PROVIDED ENTRIES:
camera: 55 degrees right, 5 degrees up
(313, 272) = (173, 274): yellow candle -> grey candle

...

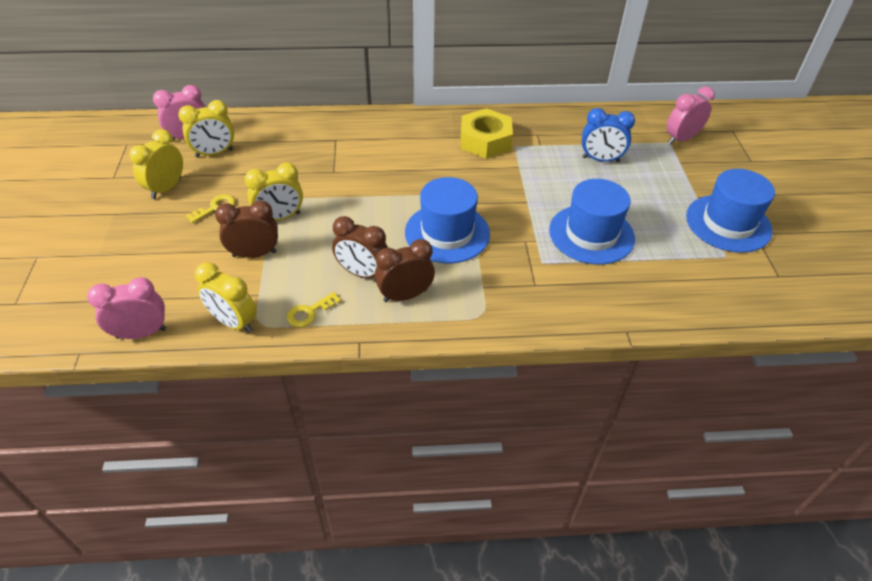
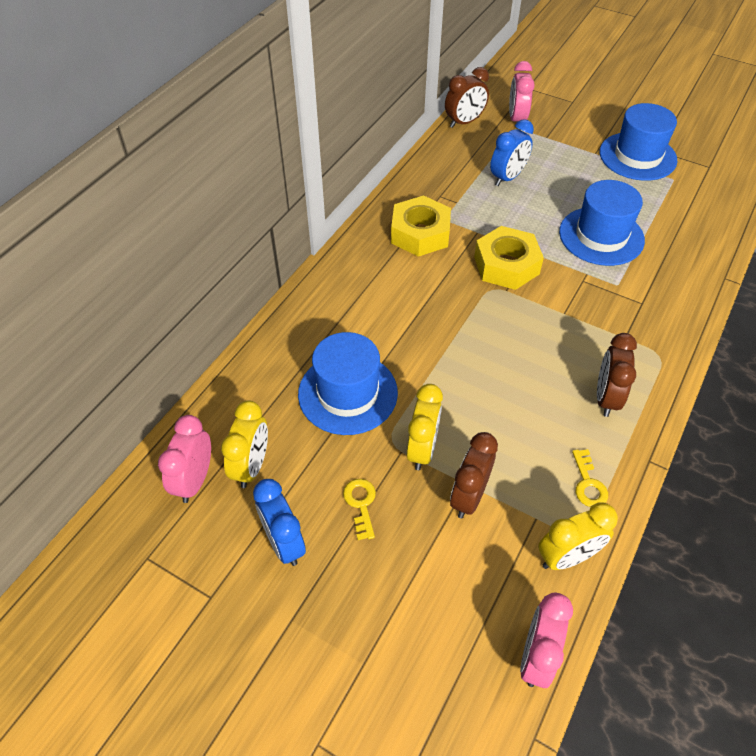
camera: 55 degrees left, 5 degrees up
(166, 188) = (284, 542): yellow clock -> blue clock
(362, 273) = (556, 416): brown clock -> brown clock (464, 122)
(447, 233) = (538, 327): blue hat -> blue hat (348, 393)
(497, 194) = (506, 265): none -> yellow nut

--

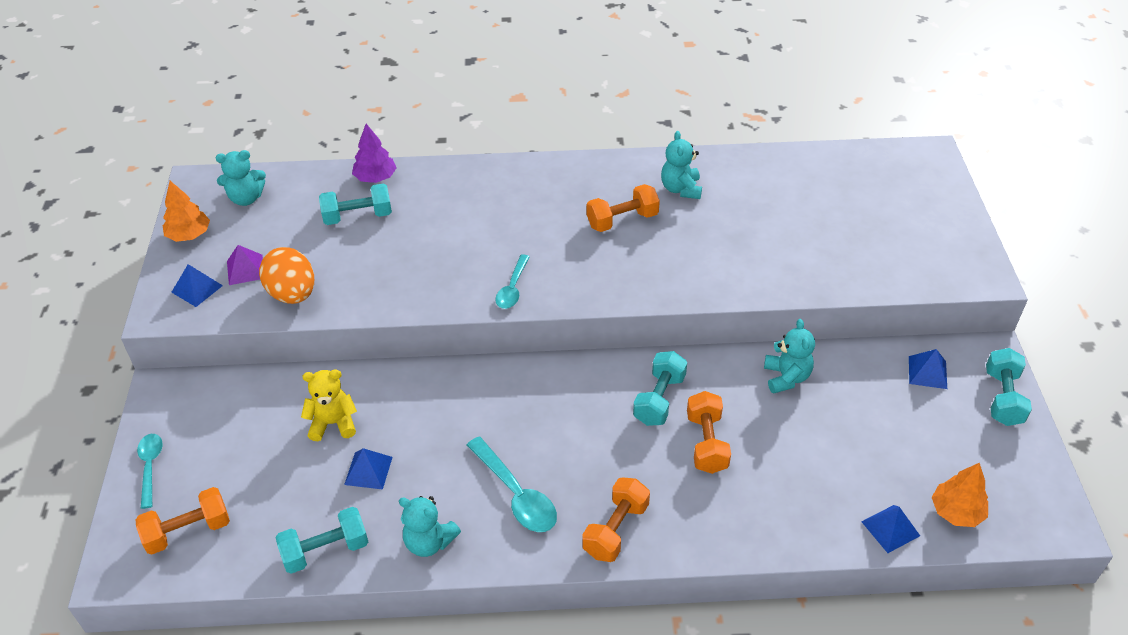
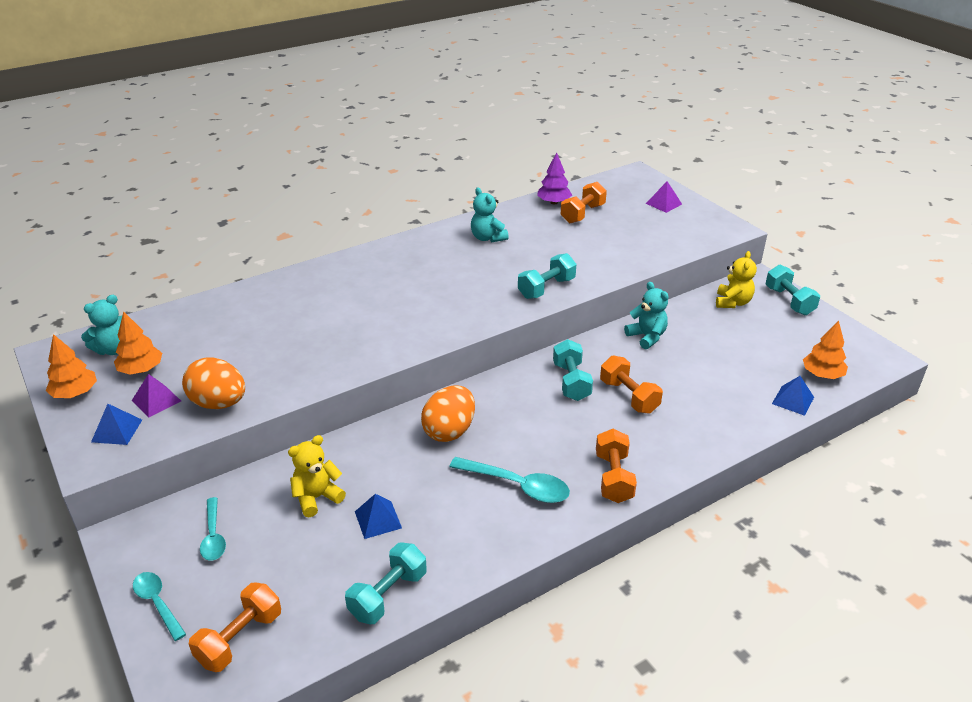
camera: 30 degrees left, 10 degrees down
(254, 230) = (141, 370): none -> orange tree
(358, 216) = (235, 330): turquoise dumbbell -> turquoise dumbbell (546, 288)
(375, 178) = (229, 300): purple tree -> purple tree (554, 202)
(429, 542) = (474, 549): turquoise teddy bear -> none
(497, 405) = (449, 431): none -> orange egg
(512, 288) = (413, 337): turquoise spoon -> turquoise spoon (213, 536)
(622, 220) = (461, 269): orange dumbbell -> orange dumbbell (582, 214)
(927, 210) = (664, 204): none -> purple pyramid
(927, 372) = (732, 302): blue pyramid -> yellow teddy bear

THE PROBLEM: Transcribe the records above exactly, beginning at the line that contains "(254, 230) = (141, 370): none -> orange tree" and ending with the line that contains "(512, 288) = (413, 337): turquoise", both included, and nothing else.

RESULT BELOW:
(254, 230) = (141, 370): none -> orange tree
(358, 216) = (235, 330): turquoise dumbbell -> turquoise dumbbell (546, 288)
(375, 178) = (229, 300): purple tree -> purple tree (554, 202)
(429, 542) = (474, 549): turquoise teddy bear -> none
(497, 405) = (449, 431): none -> orange egg
(512, 288) = (413, 337): turquoise spoon -> turquoise spoon (213, 536)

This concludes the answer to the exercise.